Directions:
Records appear below. Give all of them again, exactly.

Material to process:

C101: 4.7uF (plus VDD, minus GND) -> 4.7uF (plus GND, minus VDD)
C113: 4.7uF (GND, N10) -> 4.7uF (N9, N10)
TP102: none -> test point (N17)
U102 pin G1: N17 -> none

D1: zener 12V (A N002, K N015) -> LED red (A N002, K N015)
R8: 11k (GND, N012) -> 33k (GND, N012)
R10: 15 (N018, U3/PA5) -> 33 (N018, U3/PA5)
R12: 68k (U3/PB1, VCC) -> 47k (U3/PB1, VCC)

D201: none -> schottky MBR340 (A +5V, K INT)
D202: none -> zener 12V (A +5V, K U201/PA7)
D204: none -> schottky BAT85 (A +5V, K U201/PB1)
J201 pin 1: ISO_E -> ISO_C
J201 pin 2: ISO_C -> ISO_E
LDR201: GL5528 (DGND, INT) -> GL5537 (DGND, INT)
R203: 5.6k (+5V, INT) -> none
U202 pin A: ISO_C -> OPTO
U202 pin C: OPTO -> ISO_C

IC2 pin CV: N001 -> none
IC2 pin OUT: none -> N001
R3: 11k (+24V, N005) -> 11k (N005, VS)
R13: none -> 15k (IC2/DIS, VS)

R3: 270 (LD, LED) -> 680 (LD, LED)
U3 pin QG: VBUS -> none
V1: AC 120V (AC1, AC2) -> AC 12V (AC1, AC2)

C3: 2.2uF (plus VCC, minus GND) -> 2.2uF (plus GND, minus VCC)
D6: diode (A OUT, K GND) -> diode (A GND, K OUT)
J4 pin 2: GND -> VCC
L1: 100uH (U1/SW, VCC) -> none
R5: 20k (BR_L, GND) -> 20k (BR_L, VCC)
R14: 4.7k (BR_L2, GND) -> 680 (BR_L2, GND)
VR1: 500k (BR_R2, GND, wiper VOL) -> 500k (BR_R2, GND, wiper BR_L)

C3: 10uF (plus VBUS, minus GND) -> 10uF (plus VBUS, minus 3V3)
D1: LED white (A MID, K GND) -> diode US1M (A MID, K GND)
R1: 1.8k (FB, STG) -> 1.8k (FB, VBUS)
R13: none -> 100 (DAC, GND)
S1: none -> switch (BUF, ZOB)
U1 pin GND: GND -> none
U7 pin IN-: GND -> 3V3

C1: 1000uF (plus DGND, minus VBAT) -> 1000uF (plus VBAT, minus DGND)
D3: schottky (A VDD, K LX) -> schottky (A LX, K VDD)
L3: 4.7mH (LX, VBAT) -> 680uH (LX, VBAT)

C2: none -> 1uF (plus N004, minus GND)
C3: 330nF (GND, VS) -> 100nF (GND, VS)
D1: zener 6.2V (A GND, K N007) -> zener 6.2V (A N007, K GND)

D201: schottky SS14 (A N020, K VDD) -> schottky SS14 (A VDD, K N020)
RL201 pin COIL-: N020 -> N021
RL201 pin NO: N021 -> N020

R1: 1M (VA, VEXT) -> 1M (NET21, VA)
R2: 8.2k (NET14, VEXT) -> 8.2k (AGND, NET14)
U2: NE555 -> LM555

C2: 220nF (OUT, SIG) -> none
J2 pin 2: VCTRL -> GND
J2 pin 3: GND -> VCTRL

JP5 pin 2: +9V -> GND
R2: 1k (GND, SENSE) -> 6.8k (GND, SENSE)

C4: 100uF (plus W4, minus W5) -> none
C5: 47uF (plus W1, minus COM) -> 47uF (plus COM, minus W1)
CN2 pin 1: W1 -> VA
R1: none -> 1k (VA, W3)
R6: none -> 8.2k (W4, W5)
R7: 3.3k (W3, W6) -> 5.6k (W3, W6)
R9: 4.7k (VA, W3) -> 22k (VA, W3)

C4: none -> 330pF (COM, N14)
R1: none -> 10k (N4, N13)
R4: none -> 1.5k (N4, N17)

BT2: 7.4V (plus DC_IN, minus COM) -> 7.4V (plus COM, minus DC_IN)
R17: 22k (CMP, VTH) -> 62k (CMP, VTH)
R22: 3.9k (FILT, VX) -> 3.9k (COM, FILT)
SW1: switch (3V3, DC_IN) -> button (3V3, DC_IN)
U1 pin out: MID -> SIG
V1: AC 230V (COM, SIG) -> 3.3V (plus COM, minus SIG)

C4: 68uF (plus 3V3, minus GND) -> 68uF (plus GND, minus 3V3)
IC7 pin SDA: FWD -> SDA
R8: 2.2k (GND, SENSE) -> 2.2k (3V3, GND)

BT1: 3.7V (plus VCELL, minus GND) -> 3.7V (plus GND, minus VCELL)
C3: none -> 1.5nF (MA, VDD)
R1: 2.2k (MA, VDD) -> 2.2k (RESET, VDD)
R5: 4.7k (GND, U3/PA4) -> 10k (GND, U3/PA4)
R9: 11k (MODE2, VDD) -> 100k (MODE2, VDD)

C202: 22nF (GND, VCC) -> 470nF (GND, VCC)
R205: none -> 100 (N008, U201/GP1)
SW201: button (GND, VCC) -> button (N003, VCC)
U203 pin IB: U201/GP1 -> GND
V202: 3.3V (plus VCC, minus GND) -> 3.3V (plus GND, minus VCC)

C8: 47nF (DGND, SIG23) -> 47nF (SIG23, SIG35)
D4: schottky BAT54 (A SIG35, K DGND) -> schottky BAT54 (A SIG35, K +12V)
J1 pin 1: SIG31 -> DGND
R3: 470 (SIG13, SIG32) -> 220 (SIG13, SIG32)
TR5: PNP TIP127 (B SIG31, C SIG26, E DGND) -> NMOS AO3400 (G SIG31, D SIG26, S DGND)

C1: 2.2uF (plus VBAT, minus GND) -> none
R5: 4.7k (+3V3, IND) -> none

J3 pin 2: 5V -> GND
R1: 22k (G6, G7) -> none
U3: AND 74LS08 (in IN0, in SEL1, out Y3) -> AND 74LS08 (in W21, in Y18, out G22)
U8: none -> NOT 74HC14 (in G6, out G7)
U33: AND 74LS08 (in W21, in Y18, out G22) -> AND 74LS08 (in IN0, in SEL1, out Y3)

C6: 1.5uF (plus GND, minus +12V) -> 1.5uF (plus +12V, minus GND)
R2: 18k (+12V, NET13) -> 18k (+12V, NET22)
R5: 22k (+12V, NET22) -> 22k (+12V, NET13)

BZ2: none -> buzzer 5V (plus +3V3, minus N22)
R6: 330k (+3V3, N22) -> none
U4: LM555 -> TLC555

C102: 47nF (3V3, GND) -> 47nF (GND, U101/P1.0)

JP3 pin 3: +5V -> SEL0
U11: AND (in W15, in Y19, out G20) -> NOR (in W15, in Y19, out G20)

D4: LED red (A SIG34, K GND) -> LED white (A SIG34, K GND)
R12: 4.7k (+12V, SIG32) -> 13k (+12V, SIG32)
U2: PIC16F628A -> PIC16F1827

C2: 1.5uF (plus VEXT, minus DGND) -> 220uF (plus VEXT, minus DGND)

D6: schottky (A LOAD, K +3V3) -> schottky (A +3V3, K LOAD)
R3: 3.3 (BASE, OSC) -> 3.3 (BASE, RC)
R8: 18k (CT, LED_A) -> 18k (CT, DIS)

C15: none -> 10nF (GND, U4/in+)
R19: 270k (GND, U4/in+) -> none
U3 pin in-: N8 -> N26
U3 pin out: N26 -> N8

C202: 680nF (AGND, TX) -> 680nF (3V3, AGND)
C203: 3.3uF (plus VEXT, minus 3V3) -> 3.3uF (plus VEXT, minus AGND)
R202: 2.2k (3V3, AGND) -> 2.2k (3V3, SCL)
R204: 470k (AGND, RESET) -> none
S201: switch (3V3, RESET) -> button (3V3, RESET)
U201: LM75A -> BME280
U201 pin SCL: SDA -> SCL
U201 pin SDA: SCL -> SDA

Written answer:
C101: 4.7uF (plus VDD, minus GND) -> 4.7uF (plus GND, minus VDD)
C113: 4.7uF (GND, N10) -> 4.7uF (N9, N10)
TP102: none -> test point (N17)
U102 pin G1: N17 -> none

D1: zener 12V (A N002, K N015) -> LED red (A N002, K N015)
R8: 11k (GND, N012) -> 33k (GND, N012)
R10: 15 (N018, U3/PA5) -> 33 (N018, U3/PA5)
R12: 68k (U3/PB1, VCC) -> 47k (U3/PB1, VCC)

D201: none -> schottky MBR340 (A +5V, K INT)
D202: none -> zener 12V (A +5V, K U201/PA7)
D204: none -> schottky BAT85 (A +5V, K U201/PB1)
J201 pin 1: ISO_E -> ISO_C
J201 pin 2: ISO_C -> ISO_E
LDR201: GL5528 (DGND, INT) -> GL5537 (DGND, INT)
R203: 5.6k (+5V, INT) -> none
U202 pin A: ISO_C -> OPTO
U202 pin C: OPTO -> ISO_C

IC2 pin CV: N001 -> none
IC2 pin OUT: none -> N001
R3: 11k (+24V, N005) -> 11k (N005, VS)
R13: none -> 15k (IC2/DIS, VS)

R3: 270 (LD, LED) -> 680 (LD, LED)
U3 pin QG: VBUS -> none
V1: AC 120V (AC1, AC2) -> AC 12V (AC1, AC2)

C3: 2.2uF (plus VCC, minus GND) -> 2.2uF (plus GND, minus VCC)
D6: diode (A OUT, K GND) -> diode (A GND, K OUT)
J4 pin 2: GND -> VCC
L1: 100uH (U1/SW, VCC) -> none
R5: 20k (BR_L, GND) -> 20k (BR_L, VCC)
R14: 4.7k (BR_L2, GND) -> 680 (BR_L2, GND)
VR1: 500k (BR_R2, GND, wiper VOL) -> 500k (BR_R2, GND, wiper BR_L)

C3: 10uF (plus VBUS, minus GND) -> 10uF (plus VBUS, minus 3V3)
D1: LED white (A MID, K GND) -> diode US1M (A MID, K GND)
R1: 1.8k (FB, STG) -> 1.8k (FB, VBUS)
R13: none -> 100 (DAC, GND)
S1: none -> switch (BUF, ZOB)
U1 pin GND: GND -> none
U7 pin IN-: GND -> 3V3

C1: 1000uF (plus DGND, minus VBAT) -> 1000uF (plus VBAT, minus DGND)
D3: schottky (A VDD, K LX) -> schottky (A LX, K VDD)
L3: 4.7mH (LX, VBAT) -> 680uH (LX, VBAT)

C2: none -> 1uF (plus N004, minus GND)
C3: 330nF (GND, VS) -> 100nF (GND, VS)
D1: zener 6.2V (A GND, K N007) -> zener 6.2V (A N007, K GND)

D201: schottky SS14 (A N020, K VDD) -> schottky SS14 (A VDD, K N020)
RL201 pin COIL-: N020 -> N021
RL201 pin NO: N021 -> N020

R1: 1M (VA, VEXT) -> 1M (NET21, VA)
R2: 8.2k (NET14, VEXT) -> 8.2k (AGND, NET14)
U2: NE555 -> LM555

C2: 220nF (OUT, SIG) -> none
J2 pin 2: VCTRL -> GND
J2 pin 3: GND -> VCTRL

JP5 pin 2: +9V -> GND
R2: 1k (GND, SENSE) -> 6.8k (GND, SENSE)

C4: 100uF (plus W4, minus W5) -> none
C5: 47uF (plus W1, minus COM) -> 47uF (plus COM, minus W1)
CN2 pin 1: W1 -> VA
R1: none -> 1k (VA, W3)
R6: none -> 8.2k (W4, W5)
R7: 3.3k (W3, W6) -> 5.6k (W3, W6)
R9: 4.7k (VA, W3) -> 22k (VA, W3)

C4: none -> 330pF (COM, N14)
R1: none -> 10k (N4, N13)
R4: none -> 1.5k (N4, N17)

BT2: 7.4V (plus DC_IN, minus COM) -> 7.4V (plus COM, minus DC_IN)
R17: 22k (CMP, VTH) -> 62k (CMP, VTH)
R22: 3.9k (FILT, VX) -> 3.9k (COM, FILT)
SW1: switch (3V3, DC_IN) -> button (3V3, DC_IN)
U1 pin out: MID -> SIG
V1: AC 230V (COM, SIG) -> 3.3V (plus COM, minus SIG)

C4: 68uF (plus 3V3, minus GND) -> 68uF (plus GND, minus 3V3)
IC7 pin SDA: FWD -> SDA
R8: 2.2k (GND, SENSE) -> 2.2k (3V3, GND)

BT1: 3.7V (plus VCELL, minus GND) -> 3.7V (plus GND, minus VCELL)
C3: none -> 1.5nF (MA, VDD)
R1: 2.2k (MA, VDD) -> 2.2k (RESET, VDD)
R5: 4.7k (GND, U3/PA4) -> 10k (GND, U3/PA4)
R9: 11k (MODE2, VDD) -> 100k (MODE2, VDD)

C202: 22nF (GND, VCC) -> 470nF (GND, VCC)
R205: none -> 100 (N008, U201/GP1)
SW201: button (GND, VCC) -> button (N003, VCC)
U203 pin IB: U201/GP1 -> GND
V202: 3.3V (plus VCC, minus GND) -> 3.3V (plus GND, minus VCC)

C8: 47nF (DGND, SIG23) -> 47nF (SIG23, SIG35)
D4: schottky BAT54 (A SIG35, K DGND) -> schottky BAT54 (A SIG35, K +12V)
J1 pin 1: SIG31 -> DGND
R3: 470 (SIG13, SIG32) -> 220 (SIG13, SIG32)
TR5: PNP TIP127 (B SIG31, C SIG26, E DGND) -> NMOS AO3400 (G SIG31, D SIG26, S DGND)

C1: 2.2uF (plus VBAT, minus GND) -> none
R5: 4.7k (+3V3, IND) -> none

J3 pin 2: 5V -> GND
R1: 22k (G6, G7) -> none
U3: AND 74LS08 (in IN0, in SEL1, out Y3) -> AND 74LS08 (in W21, in Y18, out G22)
U8: none -> NOT 74HC14 (in G6, out G7)
U33: AND 74LS08 (in W21, in Y18, out G22) -> AND 74LS08 (in IN0, in SEL1, out Y3)

C6: 1.5uF (plus GND, minus +12V) -> 1.5uF (plus +12V, minus GND)
R2: 18k (+12V, NET13) -> 18k (+12V, NET22)
R5: 22k (+12V, NET22) -> 22k (+12V, NET13)

BZ2: none -> buzzer 5V (plus +3V3, minus N22)
R6: 330k (+3V3, N22) -> none
U4: LM555 -> TLC555

C102: 47nF (3V3, GND) -> 47nF (GND, U101/P1.0)

JP3 pin 3: +5V -> SEL0
U11: AND (in W15, in Y19, out G20) -> NOR (in W15, in Y19, out G20)

D4: LED red (A SIG34, K GND) -> LED white (A SIG34, K GND)
R12: 4.7k (+12V, SIG32) -> 13k (+12V, SIG32)
U2: PIC16F628A -> PIC16F1827

C2: 1.5uF (plus VEXT, minus DGND) -> 220uF (plus VEXT, minus DGND)

D6: schottky (A LOAD, K +3V3) -> schottky (A +3V3, K LOAD)
R3: 3.3 (BASE, OSC) -> 3.3 (BASE, RC)
R8: 18k (CT, LED_A) -> 18k (CT, DIS)

C15: none -> 10nF (GND, U4/in+)
R19: 270k (GND, U4/in+) -> none
U3 pin in-: N8 -> N26
U3 pin out: N26 -> N8

C202: 680nF (AGND, TX) -> 680nF (3V3, AGND)
C203: 3.3uF (plus VEXT, minus 3V3) -> 3.3uF (plus VEXT, minus AGND)
R202: 2.2k (3V3, AGND) -> 2.2k (3V3, SCL)
R204: 470k (AGND, RESET) -> none
S201: switch (3V3, RESET) -> button (3V3, RESET)
U201: LM75A -> BME280
U201 pin SCL: SDA -> SCL
U201 pin SDA: SCL -> SDA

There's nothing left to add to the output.